Render every line of the rows below as a JSON list of strings, one string per line, leaving out blank lines and the picture lines.

==== DATA PROVIDED ====

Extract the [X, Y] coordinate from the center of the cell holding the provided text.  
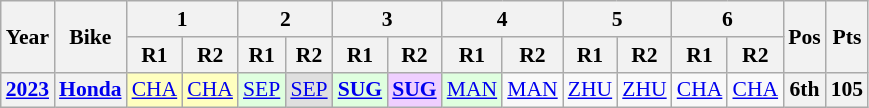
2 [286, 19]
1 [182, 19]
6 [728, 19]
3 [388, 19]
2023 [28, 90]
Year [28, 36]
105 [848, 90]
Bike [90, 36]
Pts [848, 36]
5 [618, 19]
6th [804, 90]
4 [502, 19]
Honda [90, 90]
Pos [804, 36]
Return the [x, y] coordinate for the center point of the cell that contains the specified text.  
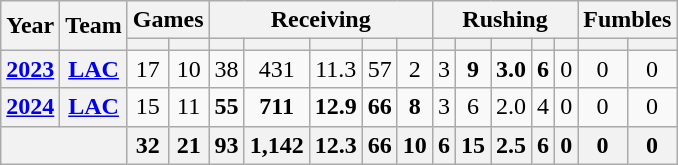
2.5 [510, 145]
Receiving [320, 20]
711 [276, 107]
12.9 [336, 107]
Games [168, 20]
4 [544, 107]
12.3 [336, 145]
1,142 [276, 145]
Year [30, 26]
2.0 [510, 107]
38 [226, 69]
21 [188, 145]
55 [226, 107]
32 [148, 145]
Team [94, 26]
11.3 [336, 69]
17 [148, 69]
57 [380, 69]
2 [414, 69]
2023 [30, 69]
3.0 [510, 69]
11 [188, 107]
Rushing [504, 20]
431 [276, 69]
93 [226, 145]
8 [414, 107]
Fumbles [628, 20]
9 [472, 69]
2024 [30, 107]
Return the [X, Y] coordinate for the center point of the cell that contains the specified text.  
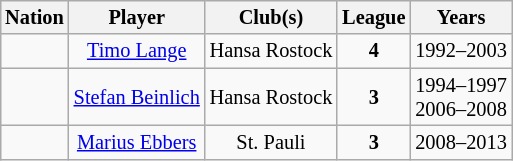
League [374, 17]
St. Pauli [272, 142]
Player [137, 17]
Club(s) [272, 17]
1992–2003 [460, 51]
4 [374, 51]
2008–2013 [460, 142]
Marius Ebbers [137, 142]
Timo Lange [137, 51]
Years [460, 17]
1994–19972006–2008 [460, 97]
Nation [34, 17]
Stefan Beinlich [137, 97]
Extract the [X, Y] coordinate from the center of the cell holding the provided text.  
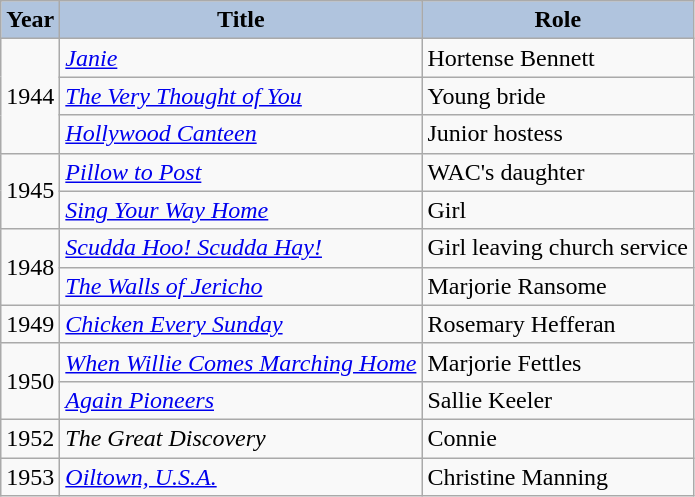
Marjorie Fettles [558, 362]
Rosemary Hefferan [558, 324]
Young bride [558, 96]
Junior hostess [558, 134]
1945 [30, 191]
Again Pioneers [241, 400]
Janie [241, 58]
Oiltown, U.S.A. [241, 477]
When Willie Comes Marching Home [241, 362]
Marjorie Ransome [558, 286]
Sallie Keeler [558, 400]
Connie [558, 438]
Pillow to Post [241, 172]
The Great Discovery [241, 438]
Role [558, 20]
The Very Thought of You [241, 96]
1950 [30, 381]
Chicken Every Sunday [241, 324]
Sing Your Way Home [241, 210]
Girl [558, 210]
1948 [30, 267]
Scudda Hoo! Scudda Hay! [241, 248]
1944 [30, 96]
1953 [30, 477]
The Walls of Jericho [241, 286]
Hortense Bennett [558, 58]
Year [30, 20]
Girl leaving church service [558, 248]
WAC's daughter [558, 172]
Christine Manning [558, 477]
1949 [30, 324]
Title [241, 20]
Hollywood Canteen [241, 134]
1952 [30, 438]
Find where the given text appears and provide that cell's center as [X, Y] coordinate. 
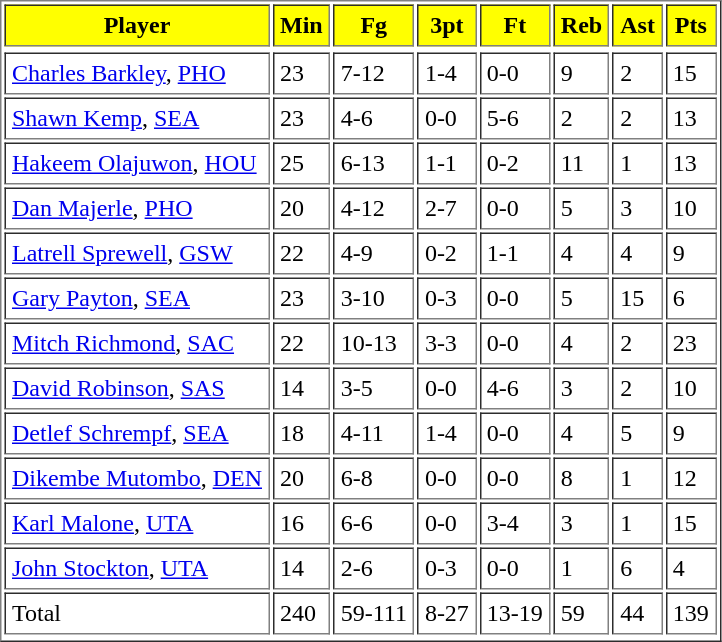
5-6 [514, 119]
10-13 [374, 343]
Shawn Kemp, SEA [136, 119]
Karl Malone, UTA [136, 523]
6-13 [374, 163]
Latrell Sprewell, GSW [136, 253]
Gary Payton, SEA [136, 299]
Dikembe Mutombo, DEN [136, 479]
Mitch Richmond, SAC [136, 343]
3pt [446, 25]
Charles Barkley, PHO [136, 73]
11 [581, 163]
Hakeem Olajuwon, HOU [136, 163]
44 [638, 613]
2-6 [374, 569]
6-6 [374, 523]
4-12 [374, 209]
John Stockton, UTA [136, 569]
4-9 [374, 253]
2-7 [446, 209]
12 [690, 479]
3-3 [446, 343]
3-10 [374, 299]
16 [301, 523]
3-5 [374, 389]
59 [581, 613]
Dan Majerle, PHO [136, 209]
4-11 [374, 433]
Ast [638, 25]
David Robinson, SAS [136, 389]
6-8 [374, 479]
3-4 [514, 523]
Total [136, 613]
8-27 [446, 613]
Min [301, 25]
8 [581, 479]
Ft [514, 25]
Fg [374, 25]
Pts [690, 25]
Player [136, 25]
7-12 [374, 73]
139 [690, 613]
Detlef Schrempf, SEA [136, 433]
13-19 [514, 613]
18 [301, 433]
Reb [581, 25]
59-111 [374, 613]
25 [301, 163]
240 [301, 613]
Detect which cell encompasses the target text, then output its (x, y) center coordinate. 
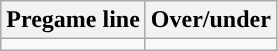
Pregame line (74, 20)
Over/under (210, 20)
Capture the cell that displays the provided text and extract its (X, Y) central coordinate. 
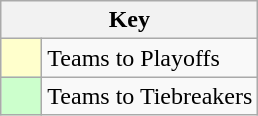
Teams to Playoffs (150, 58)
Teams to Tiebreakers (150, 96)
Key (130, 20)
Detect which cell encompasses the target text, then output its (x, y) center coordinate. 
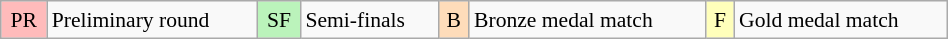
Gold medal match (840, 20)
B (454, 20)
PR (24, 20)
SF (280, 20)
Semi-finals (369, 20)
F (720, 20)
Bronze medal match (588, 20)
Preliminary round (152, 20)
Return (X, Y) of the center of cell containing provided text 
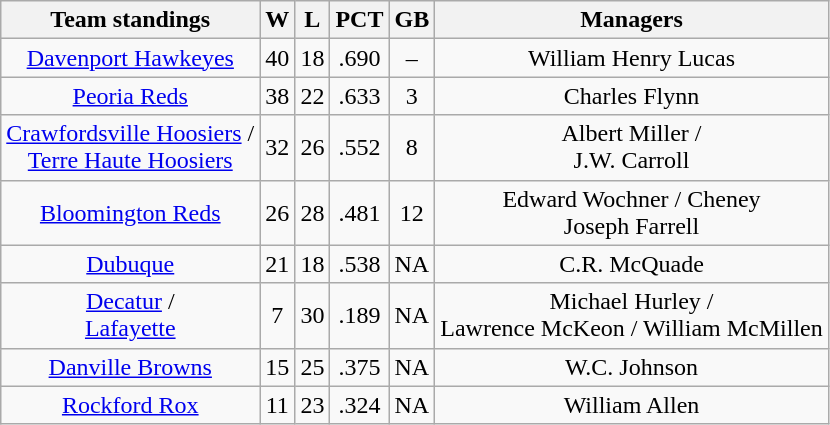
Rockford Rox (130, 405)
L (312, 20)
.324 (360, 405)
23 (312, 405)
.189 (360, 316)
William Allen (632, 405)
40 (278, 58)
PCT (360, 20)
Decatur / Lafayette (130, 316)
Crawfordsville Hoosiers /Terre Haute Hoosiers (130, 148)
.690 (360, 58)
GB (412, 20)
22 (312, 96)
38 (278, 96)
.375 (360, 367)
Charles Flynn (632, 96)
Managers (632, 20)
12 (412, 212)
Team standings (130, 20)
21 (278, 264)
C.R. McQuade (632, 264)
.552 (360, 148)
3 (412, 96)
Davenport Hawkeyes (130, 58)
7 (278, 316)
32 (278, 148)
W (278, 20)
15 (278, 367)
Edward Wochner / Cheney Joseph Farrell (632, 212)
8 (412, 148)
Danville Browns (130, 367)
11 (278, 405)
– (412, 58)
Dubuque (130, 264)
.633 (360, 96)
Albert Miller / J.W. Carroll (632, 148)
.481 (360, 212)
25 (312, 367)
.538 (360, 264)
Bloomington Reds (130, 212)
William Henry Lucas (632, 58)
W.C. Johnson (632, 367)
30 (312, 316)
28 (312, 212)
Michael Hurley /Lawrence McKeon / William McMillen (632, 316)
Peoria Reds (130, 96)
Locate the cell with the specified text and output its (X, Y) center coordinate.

====

* **REPLY TO THE EXERCISE**:
[
  "Extract the [X, Y] coordinate from the center of the cell holding the provided text.  ",
  "2 [286, 19]",
  "1 [182, 19]",
  "6 [728, 19]",
  "3 [388, 19]",
  "2023 [28, 90]",
  "Year [28, 36]",
  "105 [848, 90]",
  "Bike [90, 36]",
  "Pts [848, 36]",
  "5 [618, 19]",
  "6th [804, 90]",
  "4 [502, 19]",
  "Honda [90, 90]",
  "Pos [804, 36]",
  "Return the [x, y] coordinate for the center point of the cell that contains the specified text.  ",
  "2.5 [510, 145]",
  "Receiving [320, 20]",
  "711 [276, 107]",
  "12.9 [336, 107]",
  "Games [168, 20]",
  "4 [544, 107]",
  "12.3 [336, 145]",
  "1,142 [276, 145]",
  "Year [30, 26]",
  "2.0 [510, 107]",
  "38 [226, 69]",
  "21 [188, 145]",
  "55 [226, 107]",
  "32 [148, 145]",
  "Team [94, 26]",
  "11.3 [336, 69]",
  "17 [148, 69]",
  "57 [380, 69]",
  "2 [414, 69]",
  "2023 [30, 69]",
  "3.0 [510, 69]",
  "11 [188, 107]",
  "Rushing [504, 20]",
  "431 [276, 69]",
  "93 [226, 145]",
  "8 [414, 107]",
  "Fumbles [628, 20]",
  "9 [472, 69]",
  "2024 [30, 107]",
  "Return the [X, Y] coordinate for the center point of the cell that contains the specified text.  ",
  "League [374, 17]",
  "St. Pauli [272, 142]",
  "Player [137, 17]",
  "Club(s) [272, 17]",
  "1992–2003 [460, 51]",
  "4 [374, 51]",
  "2008–2013 [460, 142]",
  "Marius Ebbers [137, 142]",
  "Timo Lange [137, 51]",
  "Years [460, 17]",
  "1994–19972006–2008 [460, 97]",
  "Nation [34, 17]",
  "Stefan Beinlich [137, 97]",
  "Extract the [X, Y] coordinate from the center of the cell holding the provided text.  ",
  "Marjorie Fettles [558, 362]",
  "Rosemary Hefferan [558, 324]",
  "Young bride [558, 96]",
  "Junior hostess [558, 134]",
  "1945 [30, 191]",
  "Again Pioneers [241, 400]",
  "Janie [241, 58]",
  "Oiltown, U.S.A. [241, 477]",
  "When Willie Comes Marching Home [241, 362]",
  "Marjorie Ransome [558, 286]",
  "Sallie Keeler [558, 400]",
  "Connie [558, 438]",
  "Pillow to Post [241, 172]",
  "The Great Discovery [241, 438]",
  "Role [558, 20]",
  "The Very Thought of You [241, 96]",
  "1950 [30, 381]",
  "Chicken Every Sunday [241, 324]",
  "Sing Your Way Home [241, 210]",
  "Girl [558, 210]",
  "1948 [30, 267]",
  "Scudda Hoo! Scudda Hay! [241, 248]",
  "1944 [30, 96]",
  "1953 [30, 477]",
  "The Walls of Jericho [241, 286]",
  "Hortense Bennett [558, 58]",
  "Year [30, 20]",
  "Girl leaving church service [558, 248]",
  "WAC's daughter [558, 172]",
  "Christine Manning [558, 477]",
  "1949 [30, 324]",
  "Title [241, 20]",
  "Hollywood Canteen [241, 134]",
  "1952 [30, 438]",
  "Find where the given text appears and provide that cell's center as [X, Y] coordinate. ",
  "5-6 [514, 119]",
  "10-13 [374, 343]",
  "Shawn Kemp, SEA [136, 119]",
  "Karl Malone, UTA [136, 523]",
  "6-13 [374, 163]",
  "Latrell Sprewell, GSW [136, 253]",
  "Gary Payton, SEA [136, 299]",
  "Dikembe Mutombo, DEN [136, 479]",
  "Mitch Richmond, SAC [136, 343]",
  "3pt [446, 25]",
  "Charles Barkley, PHO [136, 73]",
  "11 [581, 163]",
  "Hakeem Olajuwon, HOU [136, 163]",
  "44 [638, 613]",
  "2-6 [374, 569]",
  "6-6 [374, 523]",
  "4-12 [374, 209]",
  "John Stockton, UTA [136, 569]",
  "4-9 [374, 253]",
  "2-7 [446, 209]",
  "12 [690, 479]",
  "3-3 [446, 343]",
  "3-10 [374, 299]",
  "16 [301, 523]",
  "3-5 [374, 389]",
  "59 [581, 613]",
  "Dan Majerle, PHO [136, 209]",
  "4-11 [374, 433]",
  "Ast [638, 25]",
  "David Robinson, SAS [136, 389]",
  "6-8 [374, 479]",
  "3-4 [514, 523]",
  "Total [136, 613]",
  "8-27 [446, 613]",
  "Min [301, 25]",
  "8 [581, 479]",
  "Ft [514, 25]",
  "Fg [374, 25]",
  "Pts [690, 25]",
  "Player [136, 25]",
  "7-12 [374, 73]",
  "139 [690, 613]",
  "Detlef Schrempf, SEA [136, 433]",
  "13-19 [514, 613]",
  "18 [301, 433]",
  "Reb [581, 25]",
  "59-111 [374, 613]",
  "25 [301, 163]",
  "240 [301, 613]",
  "Detect which cell encompasses the target text, then output its (x, y) center coordinate. ",
  "Pregame line (74, 20)",
  "Over/under (210, 20)",
  "Capture the cell that displays the provided text and extract its (X, Y) central coordinate. ",
  "Teams to Playoffs (150, 58)",
  "Teams to Tiebreakers (150, 96)",
  "Key (130, 20)",
  "Detect which cell encompasses the target text, then output its (x, y) center coordinate. ",
  "Gold medal match (840, 20)",
  "B (454, 20)",
  "PR (24, 20)",
  "SF (280, 20)",
  "Semi-finals (369, 20)",
  "F (720, 20)",
  "Bronze medal match (588, 20)",
  "Preliminary round (152, 20)",
  "Return (X, Y) of the center of cell containing provided text ",
  "Rockford Rox (130, 405)",
  "L (312, 20)",
  ".324 (360, 405)",
  "23 (312, 405)",
  ".189 (360, 316)",
  "William Allen (632, 405)",
  "40 (278, 58)",
  "PCT (360, 20)",
  "Decatur / Lafayette (130, 316)",
  "Crawfordsville Hoosiers /Terre Haute Hoosiers (130, 148)",
  ".690 (360, 58)",
  "GB (412, 20)",
  "22 (312, 96)",
  "38 (278, 96)",
  ".375 (360, 367)",
  "Charles Flynn (632, 96)",
  "Managers (632, 20)",
  "12 (412, 212)",
  "Team standings (130, 20)",
  "21 (278, 264)",
  "C.R. McQuade (632, 264)",
  ".552 (360, 148)",
  "3 (412, 96)",
  "Davenport Hawkeyes (130, 58)",
  "7 (278, 316)",
  "32 (278, 148)",
  "W (278, 20)",
  "15 (278, 367)",
  "Edward Wochner / Cheney Joseph Farrell (632, 212)",
  "8 (412, 148)",
  "Danville Browns (130, 367)",
  "11 (278, 405)",
  "– (412, 58)",
  "Dubuque (130, 264)",
  ".633 (360, 96)",
  "Albert Miller / J.W. Carroll (632, 148)",
  ".481 (360, 212)",
  "25 (312, 367)",
  ".538 (360, 264)",
  "Bloomington Reds (130, 212)",
  "William Henry Lucas (632, 58)",
  "W.C. Johnson (632, 367)",
  "30 (312, 316)",
  "28 (312, 212)",
  "Michael Hurley /Lawrence McKeon / William McMillen (632, 316)",
  "Peoria Reds (130, 96)",
  "Locate the cell with the specified text and output its (X, Y) center coordinate."
]